::: Supplied data :::
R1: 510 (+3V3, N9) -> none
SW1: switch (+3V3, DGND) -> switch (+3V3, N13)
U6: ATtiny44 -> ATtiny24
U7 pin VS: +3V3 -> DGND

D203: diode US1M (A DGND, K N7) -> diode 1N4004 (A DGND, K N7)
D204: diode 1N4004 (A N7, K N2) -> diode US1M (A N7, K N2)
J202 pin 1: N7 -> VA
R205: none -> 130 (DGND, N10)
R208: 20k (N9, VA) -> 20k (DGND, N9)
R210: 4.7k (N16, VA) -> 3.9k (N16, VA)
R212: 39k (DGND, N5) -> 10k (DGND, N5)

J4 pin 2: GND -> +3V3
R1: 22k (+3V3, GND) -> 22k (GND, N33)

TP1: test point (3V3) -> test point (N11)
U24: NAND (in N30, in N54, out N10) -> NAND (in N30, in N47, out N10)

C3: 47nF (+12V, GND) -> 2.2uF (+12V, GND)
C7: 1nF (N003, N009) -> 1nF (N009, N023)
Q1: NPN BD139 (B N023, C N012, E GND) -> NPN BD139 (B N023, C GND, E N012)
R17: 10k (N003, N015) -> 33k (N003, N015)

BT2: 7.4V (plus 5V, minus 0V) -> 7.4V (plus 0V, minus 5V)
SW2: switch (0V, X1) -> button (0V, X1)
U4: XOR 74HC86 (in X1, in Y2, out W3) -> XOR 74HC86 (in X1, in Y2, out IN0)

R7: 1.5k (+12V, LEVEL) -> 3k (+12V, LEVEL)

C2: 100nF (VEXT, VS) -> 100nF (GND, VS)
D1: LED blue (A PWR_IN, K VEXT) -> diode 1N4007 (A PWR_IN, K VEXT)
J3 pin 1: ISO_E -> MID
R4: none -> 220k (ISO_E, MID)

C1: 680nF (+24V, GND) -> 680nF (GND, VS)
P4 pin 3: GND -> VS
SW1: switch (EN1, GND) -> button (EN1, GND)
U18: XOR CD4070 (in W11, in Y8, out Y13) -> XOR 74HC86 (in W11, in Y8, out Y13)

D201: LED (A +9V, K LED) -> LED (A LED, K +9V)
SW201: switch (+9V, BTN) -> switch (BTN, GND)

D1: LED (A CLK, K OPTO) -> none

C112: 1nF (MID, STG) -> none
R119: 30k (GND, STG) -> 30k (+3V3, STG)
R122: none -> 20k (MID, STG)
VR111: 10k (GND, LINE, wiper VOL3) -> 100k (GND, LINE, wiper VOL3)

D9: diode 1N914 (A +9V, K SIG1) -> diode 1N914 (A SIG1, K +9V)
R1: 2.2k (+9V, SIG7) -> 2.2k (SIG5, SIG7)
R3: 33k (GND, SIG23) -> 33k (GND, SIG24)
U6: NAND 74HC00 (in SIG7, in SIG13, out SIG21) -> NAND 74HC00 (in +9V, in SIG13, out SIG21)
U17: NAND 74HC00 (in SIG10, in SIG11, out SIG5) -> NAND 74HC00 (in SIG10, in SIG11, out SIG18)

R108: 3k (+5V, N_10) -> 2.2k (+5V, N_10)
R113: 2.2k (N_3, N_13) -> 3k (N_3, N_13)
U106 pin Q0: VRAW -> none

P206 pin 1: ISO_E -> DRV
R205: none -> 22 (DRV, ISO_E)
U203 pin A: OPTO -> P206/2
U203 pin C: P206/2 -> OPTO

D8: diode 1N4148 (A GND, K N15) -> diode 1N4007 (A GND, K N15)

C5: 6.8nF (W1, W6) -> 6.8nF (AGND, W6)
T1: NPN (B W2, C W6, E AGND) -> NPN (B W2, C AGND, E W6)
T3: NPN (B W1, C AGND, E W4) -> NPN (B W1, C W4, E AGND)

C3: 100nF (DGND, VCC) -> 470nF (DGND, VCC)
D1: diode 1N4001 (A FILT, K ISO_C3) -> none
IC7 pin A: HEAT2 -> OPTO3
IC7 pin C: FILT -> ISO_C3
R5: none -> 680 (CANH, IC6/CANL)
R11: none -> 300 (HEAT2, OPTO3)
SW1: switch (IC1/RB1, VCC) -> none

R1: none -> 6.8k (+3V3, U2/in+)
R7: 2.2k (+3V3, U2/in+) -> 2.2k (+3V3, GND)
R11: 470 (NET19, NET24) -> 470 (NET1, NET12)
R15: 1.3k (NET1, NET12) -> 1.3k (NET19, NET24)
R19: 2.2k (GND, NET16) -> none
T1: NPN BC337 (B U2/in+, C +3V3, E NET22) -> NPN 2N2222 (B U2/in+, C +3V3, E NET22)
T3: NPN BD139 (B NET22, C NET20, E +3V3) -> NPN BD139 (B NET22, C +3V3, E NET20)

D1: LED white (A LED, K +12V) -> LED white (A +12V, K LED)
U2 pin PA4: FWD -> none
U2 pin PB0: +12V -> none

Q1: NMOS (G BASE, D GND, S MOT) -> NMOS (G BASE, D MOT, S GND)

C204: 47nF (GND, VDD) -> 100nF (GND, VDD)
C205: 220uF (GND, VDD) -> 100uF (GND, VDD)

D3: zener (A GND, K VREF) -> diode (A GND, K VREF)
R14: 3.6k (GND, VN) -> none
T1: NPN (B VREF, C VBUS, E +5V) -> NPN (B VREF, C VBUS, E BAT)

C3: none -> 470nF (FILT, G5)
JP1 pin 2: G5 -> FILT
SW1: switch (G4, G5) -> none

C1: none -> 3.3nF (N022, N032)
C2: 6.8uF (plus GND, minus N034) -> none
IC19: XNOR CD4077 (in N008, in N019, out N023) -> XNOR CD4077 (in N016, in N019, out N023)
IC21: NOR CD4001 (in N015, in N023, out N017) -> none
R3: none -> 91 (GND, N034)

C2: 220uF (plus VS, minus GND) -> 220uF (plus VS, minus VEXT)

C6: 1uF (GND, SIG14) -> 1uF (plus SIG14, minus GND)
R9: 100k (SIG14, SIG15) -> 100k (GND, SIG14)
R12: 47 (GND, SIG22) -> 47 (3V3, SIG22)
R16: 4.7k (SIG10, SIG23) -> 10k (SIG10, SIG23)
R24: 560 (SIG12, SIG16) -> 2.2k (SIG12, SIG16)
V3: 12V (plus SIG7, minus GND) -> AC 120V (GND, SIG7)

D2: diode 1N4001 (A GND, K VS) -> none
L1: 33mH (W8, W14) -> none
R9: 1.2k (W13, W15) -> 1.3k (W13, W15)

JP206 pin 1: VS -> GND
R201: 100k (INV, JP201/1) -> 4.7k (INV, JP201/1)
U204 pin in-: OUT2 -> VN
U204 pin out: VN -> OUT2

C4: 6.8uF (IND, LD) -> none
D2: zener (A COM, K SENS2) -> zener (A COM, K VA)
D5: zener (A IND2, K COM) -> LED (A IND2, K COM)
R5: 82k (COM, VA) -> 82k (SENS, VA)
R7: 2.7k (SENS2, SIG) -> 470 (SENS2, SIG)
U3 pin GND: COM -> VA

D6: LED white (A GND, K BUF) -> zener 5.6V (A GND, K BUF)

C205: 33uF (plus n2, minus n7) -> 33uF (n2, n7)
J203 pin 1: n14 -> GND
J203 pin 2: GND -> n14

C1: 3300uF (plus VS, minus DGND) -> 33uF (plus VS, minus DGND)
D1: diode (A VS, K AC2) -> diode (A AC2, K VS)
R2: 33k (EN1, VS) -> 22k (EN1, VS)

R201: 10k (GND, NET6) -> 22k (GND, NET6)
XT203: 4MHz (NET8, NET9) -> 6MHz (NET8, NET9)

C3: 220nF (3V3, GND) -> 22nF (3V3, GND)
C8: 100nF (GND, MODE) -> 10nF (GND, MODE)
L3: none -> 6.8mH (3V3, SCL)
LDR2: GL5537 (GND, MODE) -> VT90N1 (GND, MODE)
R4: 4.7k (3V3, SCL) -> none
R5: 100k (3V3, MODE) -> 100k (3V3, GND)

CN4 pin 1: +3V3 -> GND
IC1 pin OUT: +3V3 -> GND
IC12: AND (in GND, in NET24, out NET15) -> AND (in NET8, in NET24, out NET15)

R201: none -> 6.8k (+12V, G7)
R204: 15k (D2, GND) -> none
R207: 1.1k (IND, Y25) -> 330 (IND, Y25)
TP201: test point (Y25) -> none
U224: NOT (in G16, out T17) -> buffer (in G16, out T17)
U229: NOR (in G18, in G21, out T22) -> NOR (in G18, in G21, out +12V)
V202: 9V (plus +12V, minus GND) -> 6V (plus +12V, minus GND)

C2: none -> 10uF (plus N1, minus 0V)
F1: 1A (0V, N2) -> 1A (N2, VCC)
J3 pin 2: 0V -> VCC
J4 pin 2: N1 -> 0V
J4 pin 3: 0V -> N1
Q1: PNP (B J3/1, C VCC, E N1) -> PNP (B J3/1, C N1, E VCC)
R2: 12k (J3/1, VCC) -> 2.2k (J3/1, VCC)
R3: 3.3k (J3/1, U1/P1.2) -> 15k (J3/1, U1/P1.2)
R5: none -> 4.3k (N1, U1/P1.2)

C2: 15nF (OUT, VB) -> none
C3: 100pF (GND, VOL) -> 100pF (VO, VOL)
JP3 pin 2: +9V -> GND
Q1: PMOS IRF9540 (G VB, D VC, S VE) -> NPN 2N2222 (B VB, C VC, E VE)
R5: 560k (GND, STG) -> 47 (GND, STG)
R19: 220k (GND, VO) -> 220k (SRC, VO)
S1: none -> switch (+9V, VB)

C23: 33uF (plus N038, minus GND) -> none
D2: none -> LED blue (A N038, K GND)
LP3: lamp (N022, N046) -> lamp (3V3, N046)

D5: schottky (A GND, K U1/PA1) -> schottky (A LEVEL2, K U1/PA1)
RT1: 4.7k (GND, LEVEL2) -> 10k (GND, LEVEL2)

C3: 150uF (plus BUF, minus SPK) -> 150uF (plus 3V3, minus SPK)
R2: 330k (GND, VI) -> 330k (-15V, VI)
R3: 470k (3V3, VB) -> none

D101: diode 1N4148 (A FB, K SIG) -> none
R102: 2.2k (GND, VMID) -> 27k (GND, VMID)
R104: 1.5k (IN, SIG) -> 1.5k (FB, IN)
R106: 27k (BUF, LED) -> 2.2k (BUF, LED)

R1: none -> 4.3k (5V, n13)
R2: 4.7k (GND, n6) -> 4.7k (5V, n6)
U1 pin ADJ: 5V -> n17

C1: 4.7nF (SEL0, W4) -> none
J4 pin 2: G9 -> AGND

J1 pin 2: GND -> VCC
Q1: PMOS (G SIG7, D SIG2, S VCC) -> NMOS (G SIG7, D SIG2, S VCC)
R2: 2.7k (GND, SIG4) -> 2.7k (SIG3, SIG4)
:::
# The task
Show, from the entries above, every line that includes the string "NAND".

# Answer area
U24: NAND (in N30, in N54, out N10) -> NAND (in N30, in N47, out N10)
U6: NAND 74HC00 (in SIG7, in SIG13, out SIG21) -> NAND 74HC00 (in +9V, in SIG13, out SIG21)
U17: NAND 74HC00 (in SIG10, in SIG11, out SIG5) -> NAND 74HC00 (in SIG10, in SIG11, out SIG18)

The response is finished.